───── EXTRACTED INFORMATION ─────
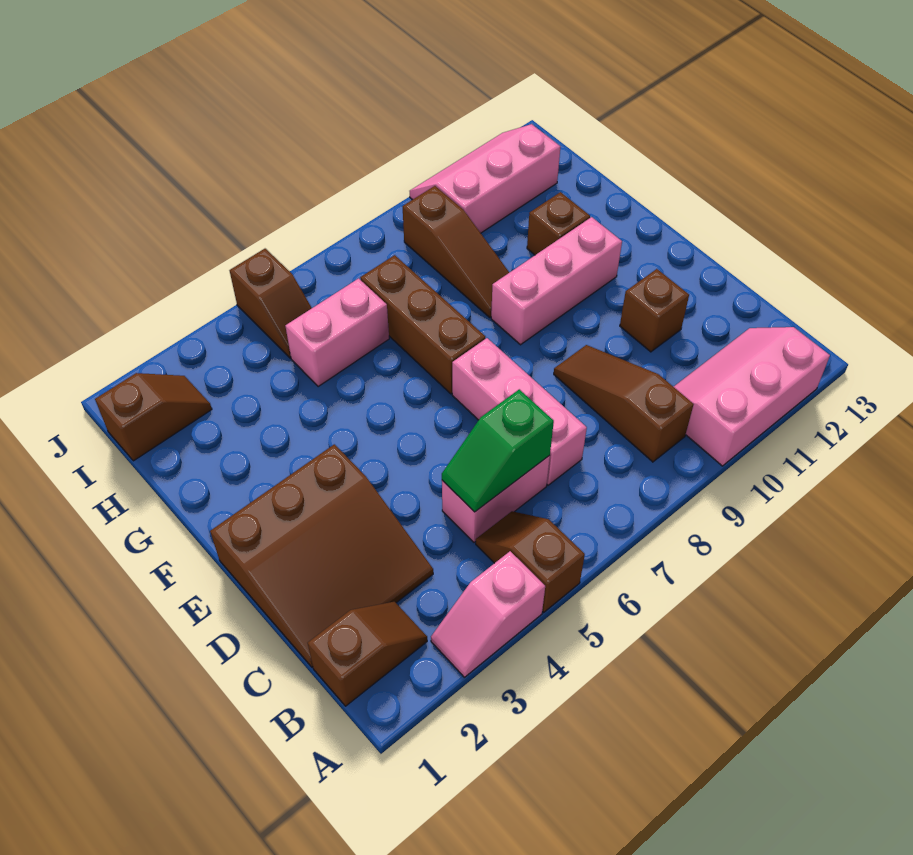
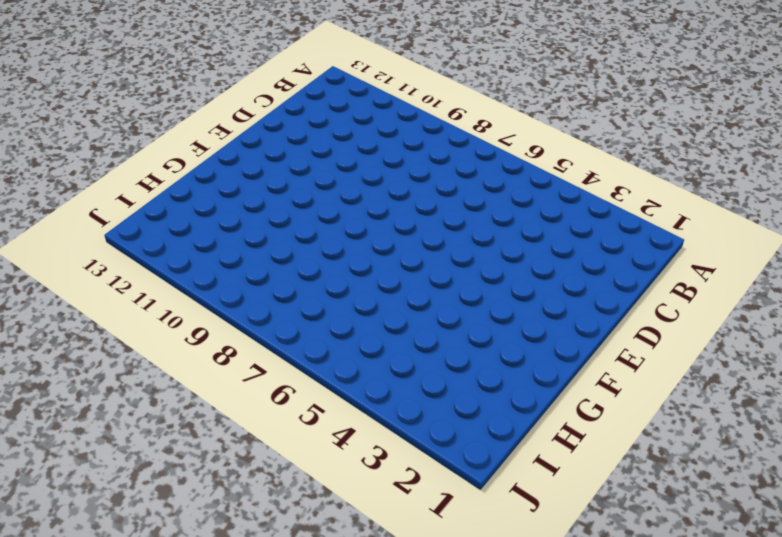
none -> pink slope A3:A4 level 1 top 4
none -> brown slope A5:B5 level 1 top A
none -> pink slope A10:B12 level 1 top A

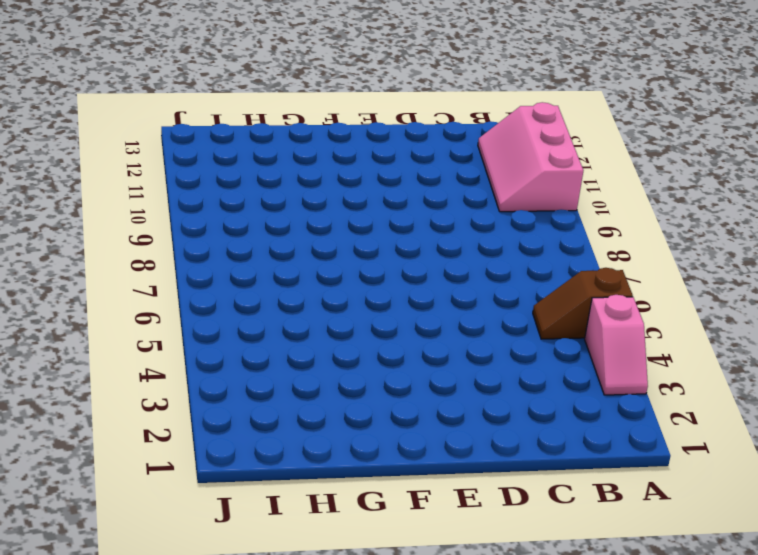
none -> brown slope B1:B2 level 1 top 1
none -> brown slope B9:D9 level 1 top B
none -> brown slope C1:E3 level 1 top E

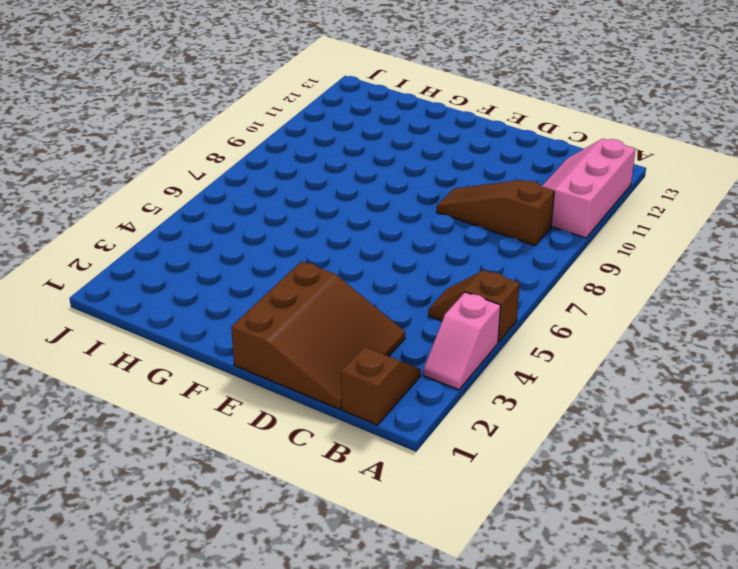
none -> pink brick C5:C6 level 1
none -> pink brick C7:E7 level 1
none -> brown brick D11 level 1

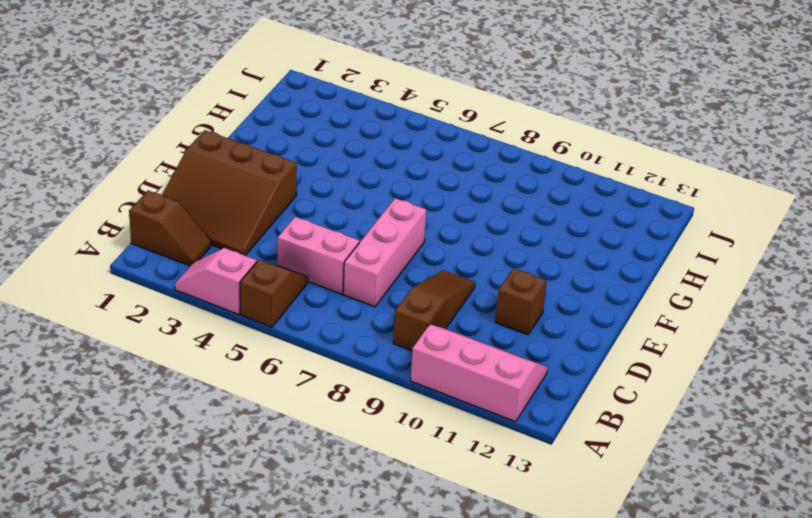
none -> brown brick F7:H7 level 1
none -> pink brick F9:F11 level 1
none -> brown slope G9:I9 level 1 top I

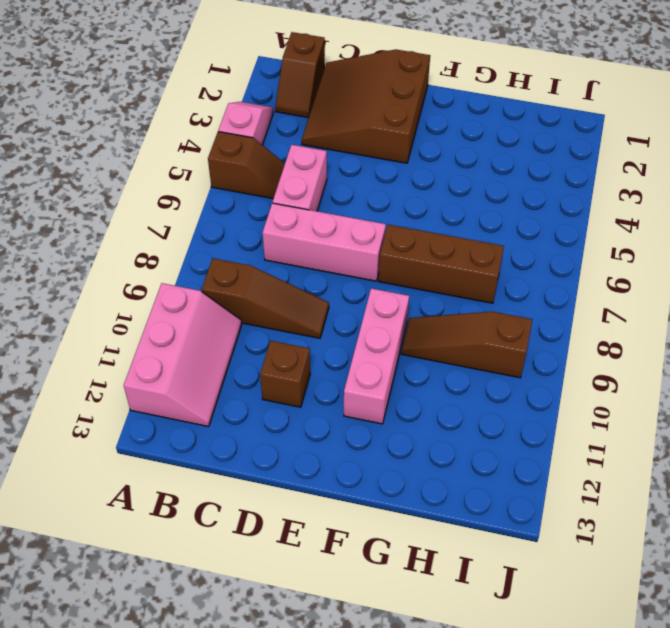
none -> brown brick G11 level 1
none -> pink brick H5:H6 level 1
none -> brown slope I1:I2 level 1 top 1

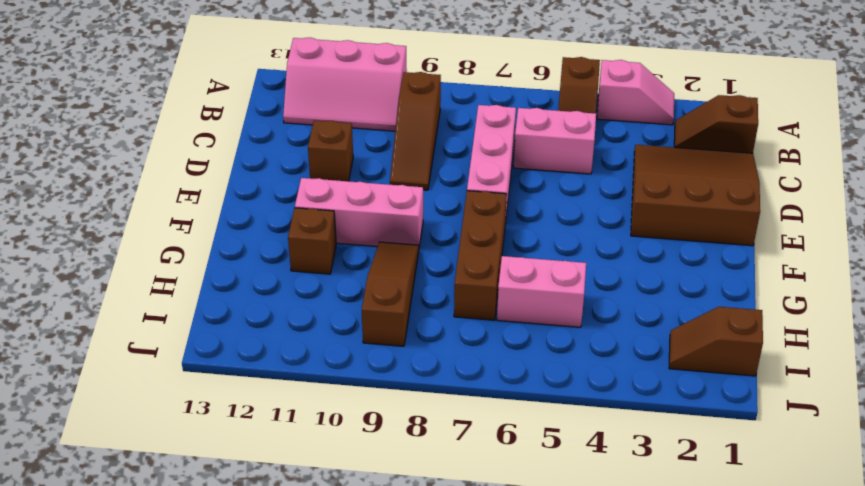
none -> brown slope I5:J5 level 1 top J
none -> pink slope I10:J12 level 1 top I
none -> green slope C5:C6 level 2 top 6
─────
TASK INSTRUCTIONS ::
The response must match the data line for line, from its first line through the line with "none -> pink brick C5:C6 level 1", inclusive, and must leave out the pictures.

YOUR SOLUTION ::
none -> pink slope A3:A4 level 1 top 4
none -> brown slope A5:B5 level 1 top A
none -> pink slope A10:B12 level 1 top A

none -> brown slope B1:B2 level 1 top 1
none -> brown slope B9:D9 level 1 top B
none -> brown slope C1:E3 level 1 top E

none -> pink brick C5:C6 level 1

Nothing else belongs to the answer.